=== EXERCISE ===
Would you please retype, exactly, the lines of the listing below between the line with "D1: LED blue" and the line with "S3: switch (GND, n9) -> button (GND, n9)", inclusive?

=== SOURCE DATA ===
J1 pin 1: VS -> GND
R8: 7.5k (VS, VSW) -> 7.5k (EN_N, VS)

...

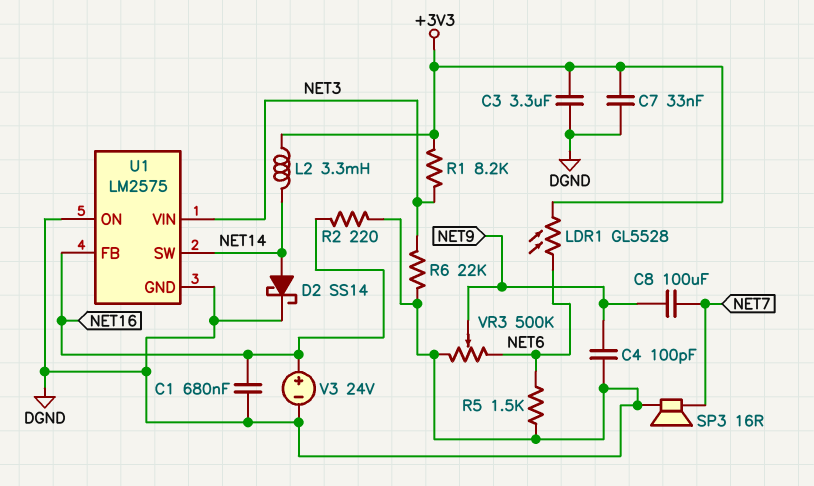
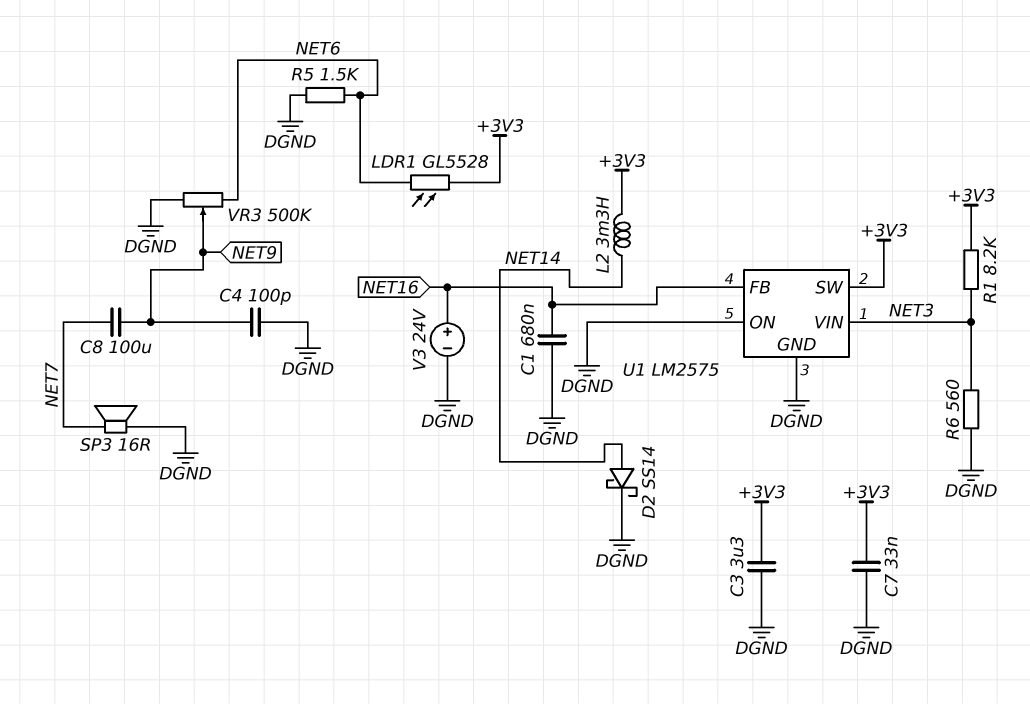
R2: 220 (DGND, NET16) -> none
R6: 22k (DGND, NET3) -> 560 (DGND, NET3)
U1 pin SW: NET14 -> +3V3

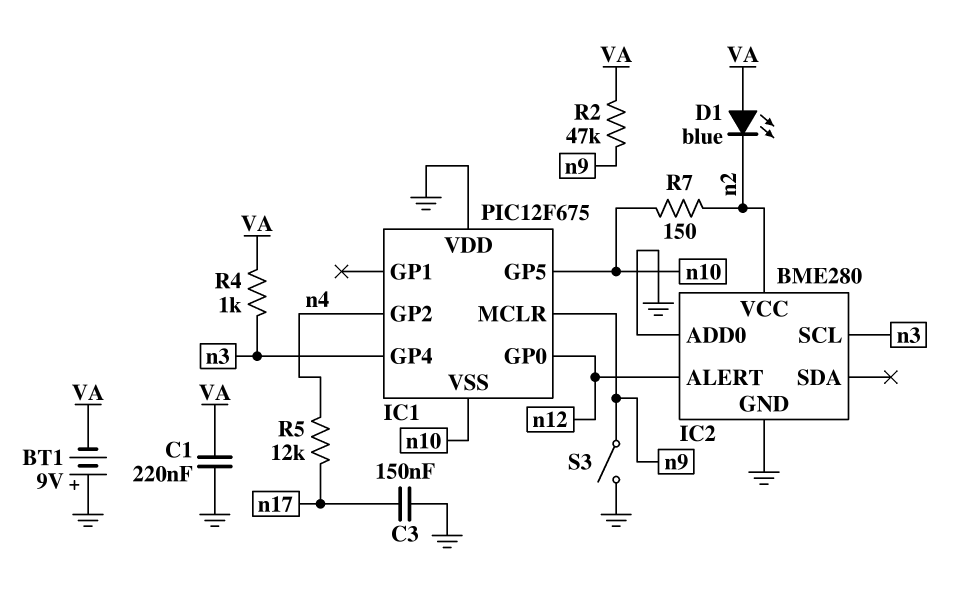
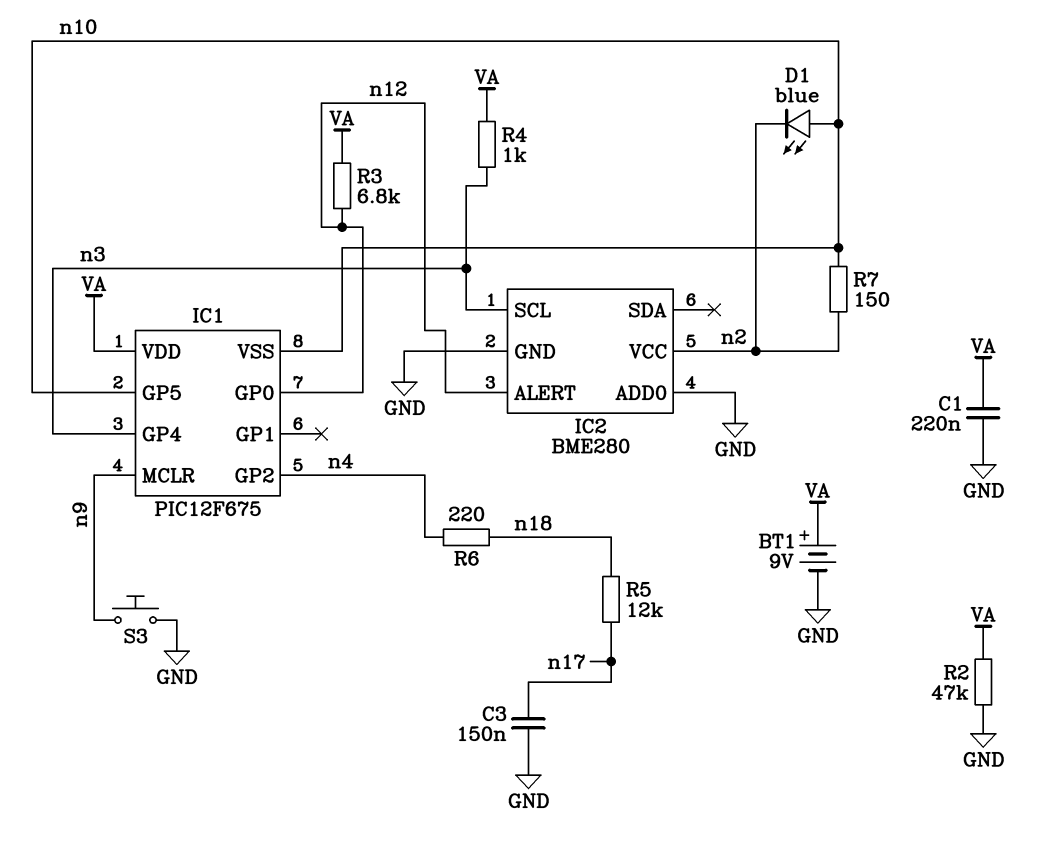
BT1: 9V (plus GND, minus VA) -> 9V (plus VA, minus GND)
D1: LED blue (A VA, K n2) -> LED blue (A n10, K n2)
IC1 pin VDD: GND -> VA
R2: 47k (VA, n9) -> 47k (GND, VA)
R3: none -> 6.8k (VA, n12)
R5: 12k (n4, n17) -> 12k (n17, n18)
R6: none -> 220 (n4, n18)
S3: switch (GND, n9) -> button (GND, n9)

=== SOLUTION FOR THIS PROBLEM ===
D1: LED blue (A VA, K n2) -> LED blue (A n10, K n2)
IC1 pin VDD: GND -> VA
R2: 47k (VA, n9) -> 47k (GND, VA)
R3: none -> 6.8k (VA, n12)
R5: 12k (n4, n17) -> 12k (n17, n18)
R6: none -> 220 (n4, n18)
S3: switch (GND, n9) -> button (GND, n9)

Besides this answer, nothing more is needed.